## Items
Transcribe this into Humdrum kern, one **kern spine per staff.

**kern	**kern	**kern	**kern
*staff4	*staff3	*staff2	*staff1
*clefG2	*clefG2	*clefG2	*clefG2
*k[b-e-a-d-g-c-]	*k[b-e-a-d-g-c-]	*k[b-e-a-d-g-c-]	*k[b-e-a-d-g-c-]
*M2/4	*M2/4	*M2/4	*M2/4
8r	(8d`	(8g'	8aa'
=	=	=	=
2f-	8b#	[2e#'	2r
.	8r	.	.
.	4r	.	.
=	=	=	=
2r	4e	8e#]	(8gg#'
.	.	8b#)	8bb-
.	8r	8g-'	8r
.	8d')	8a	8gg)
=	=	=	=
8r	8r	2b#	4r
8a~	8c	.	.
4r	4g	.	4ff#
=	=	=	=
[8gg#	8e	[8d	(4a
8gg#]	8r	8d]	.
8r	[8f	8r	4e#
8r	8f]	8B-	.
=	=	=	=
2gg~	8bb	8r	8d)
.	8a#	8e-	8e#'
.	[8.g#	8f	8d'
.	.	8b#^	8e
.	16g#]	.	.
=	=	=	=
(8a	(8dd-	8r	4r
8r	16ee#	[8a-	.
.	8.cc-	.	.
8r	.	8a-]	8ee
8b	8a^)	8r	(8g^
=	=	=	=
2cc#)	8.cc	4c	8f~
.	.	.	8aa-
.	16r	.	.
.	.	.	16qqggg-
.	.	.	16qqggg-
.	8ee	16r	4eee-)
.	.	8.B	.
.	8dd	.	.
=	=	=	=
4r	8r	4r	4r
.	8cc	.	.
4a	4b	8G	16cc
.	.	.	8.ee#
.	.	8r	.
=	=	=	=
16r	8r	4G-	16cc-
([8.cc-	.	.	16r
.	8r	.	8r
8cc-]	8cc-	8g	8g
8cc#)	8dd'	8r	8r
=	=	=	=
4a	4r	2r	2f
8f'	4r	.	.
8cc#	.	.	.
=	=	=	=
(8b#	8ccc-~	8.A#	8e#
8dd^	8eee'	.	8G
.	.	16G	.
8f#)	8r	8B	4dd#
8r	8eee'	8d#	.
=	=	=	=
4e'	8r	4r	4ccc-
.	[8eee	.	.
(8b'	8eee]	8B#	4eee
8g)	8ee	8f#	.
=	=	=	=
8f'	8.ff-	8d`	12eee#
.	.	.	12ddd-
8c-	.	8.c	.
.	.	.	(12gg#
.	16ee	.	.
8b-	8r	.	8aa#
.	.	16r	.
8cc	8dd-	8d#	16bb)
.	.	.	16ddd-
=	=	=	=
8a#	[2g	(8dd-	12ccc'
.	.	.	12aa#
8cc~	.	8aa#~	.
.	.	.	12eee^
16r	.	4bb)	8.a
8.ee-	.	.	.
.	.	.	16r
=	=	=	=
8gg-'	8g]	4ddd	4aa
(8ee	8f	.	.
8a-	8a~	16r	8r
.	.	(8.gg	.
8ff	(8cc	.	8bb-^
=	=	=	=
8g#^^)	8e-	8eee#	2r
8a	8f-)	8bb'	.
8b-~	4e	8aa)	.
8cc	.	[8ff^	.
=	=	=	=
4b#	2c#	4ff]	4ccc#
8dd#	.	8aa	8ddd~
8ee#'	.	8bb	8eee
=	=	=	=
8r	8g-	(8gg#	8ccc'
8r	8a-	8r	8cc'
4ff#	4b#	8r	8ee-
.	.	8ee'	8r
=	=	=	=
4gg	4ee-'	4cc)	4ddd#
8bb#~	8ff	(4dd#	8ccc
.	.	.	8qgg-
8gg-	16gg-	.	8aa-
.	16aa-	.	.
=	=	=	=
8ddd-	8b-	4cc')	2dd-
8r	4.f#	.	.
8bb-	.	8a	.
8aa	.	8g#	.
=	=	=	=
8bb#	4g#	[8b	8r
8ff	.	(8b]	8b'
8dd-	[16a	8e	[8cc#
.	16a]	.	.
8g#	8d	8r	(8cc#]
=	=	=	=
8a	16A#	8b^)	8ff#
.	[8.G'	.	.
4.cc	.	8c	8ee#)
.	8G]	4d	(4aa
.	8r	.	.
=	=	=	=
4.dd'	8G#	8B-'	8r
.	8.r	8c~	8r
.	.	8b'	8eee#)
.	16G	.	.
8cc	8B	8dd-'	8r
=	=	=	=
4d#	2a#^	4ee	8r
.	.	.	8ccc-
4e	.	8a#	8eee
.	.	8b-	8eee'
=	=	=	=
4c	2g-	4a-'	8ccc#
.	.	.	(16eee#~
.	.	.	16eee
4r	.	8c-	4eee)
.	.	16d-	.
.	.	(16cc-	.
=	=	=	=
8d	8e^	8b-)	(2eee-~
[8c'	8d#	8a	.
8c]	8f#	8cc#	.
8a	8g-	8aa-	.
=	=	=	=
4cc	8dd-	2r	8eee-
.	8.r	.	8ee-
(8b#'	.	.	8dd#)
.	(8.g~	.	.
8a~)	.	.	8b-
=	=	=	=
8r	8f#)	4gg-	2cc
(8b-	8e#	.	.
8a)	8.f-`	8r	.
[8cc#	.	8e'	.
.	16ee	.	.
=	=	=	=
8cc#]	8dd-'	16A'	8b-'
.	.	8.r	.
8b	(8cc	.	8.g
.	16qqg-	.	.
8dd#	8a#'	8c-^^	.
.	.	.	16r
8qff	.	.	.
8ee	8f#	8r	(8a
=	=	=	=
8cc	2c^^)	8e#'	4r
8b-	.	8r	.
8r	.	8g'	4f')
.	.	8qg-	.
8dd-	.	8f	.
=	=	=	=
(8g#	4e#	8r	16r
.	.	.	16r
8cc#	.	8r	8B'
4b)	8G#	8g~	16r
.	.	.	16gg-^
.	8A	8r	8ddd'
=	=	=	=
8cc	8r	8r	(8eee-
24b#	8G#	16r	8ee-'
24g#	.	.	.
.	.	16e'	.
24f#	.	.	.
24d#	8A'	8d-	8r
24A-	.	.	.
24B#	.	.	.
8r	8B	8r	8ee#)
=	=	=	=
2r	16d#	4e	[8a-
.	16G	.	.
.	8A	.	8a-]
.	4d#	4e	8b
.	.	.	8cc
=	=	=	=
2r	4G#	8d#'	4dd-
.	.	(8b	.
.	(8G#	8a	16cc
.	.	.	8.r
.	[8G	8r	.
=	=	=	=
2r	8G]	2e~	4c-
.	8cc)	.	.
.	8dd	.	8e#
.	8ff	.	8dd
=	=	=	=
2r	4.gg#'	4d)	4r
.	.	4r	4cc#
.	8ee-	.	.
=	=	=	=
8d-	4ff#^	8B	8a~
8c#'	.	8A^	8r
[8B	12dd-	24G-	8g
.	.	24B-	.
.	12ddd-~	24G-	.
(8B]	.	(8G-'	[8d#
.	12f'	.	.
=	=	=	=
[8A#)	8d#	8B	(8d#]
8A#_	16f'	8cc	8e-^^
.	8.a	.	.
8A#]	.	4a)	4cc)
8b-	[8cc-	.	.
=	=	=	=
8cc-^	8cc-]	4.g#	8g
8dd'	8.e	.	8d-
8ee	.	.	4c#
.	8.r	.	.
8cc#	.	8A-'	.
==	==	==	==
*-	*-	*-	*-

## What you should do
Which lines of the records above contain the string "kern"? Gather each such line in full.

## Output below
Transcribe this into Humdrum kern, one **kern spine per staff.
**kern	**kern	**kern	**kern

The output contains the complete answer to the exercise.